╔══

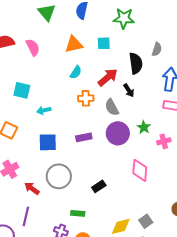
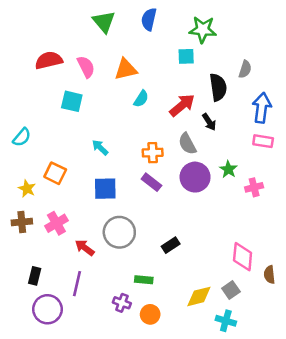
cyan square: (104, 43) -> (186, 56), moved
orange triangle: (74, 44) -> (126, 69), moved
cyan square: (22, 90) -> (72, 101), moved
orange cross: (86, 98) -> (153, 153), moved
cyan arrow: (44, 110) -> (100, 148), turned 56
purple rectangle: (84, 137) -> (151, 182), turned 49
pink diamond: (140, 170) -> (243, 257), moved

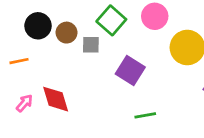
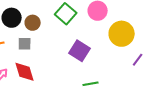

╚══

Your instructions:
Hand back the data above exactly, with no images.

The completed task:
cyan square: (104, 43) -> (186, 56), moved
orange triangle: (74, 44) -> (126, 69), moved
cyan square: (22, 90) -> (72, 101), moved
orange cross: (86, 98) -> (153, 153), moved
cyan arrow: (44, 110) -> (100, 148), turned 56
purple rectangle: (84, 137) -> (151, 182), turned 49
pink diamond: (140, 170) -> (243, 257), moved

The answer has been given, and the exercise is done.